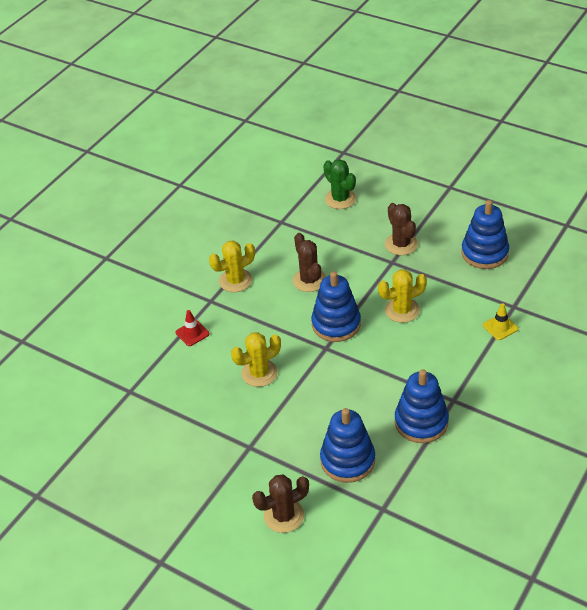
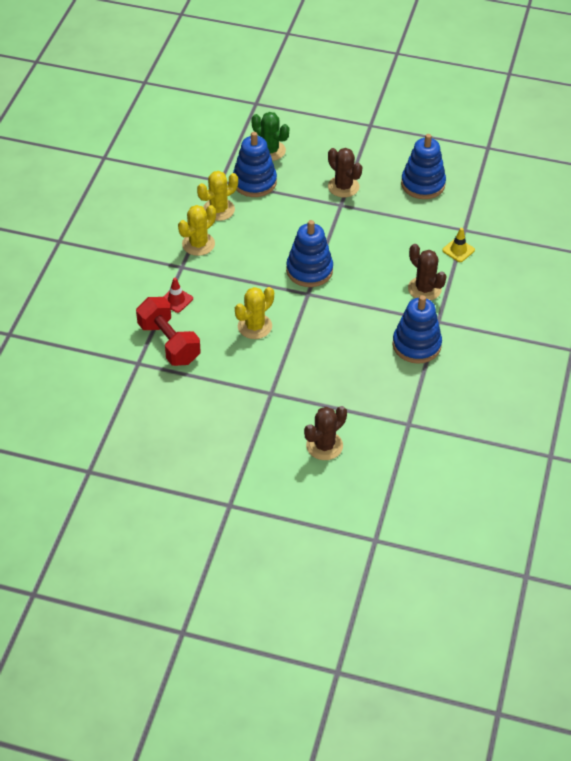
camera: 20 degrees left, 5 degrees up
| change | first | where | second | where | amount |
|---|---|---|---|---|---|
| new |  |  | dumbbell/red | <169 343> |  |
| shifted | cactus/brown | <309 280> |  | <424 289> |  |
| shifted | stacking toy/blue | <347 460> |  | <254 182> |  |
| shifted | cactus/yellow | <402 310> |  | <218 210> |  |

* DIRECTIONS
If a line in the entries above has the word "cactus", copy it.

* RESPONSE BOX
| shifted | cactus/brown | <309 280> |  | <424 289> |  |
| shifted | cactus/yellow | <402 310> |  | <218 210> |  |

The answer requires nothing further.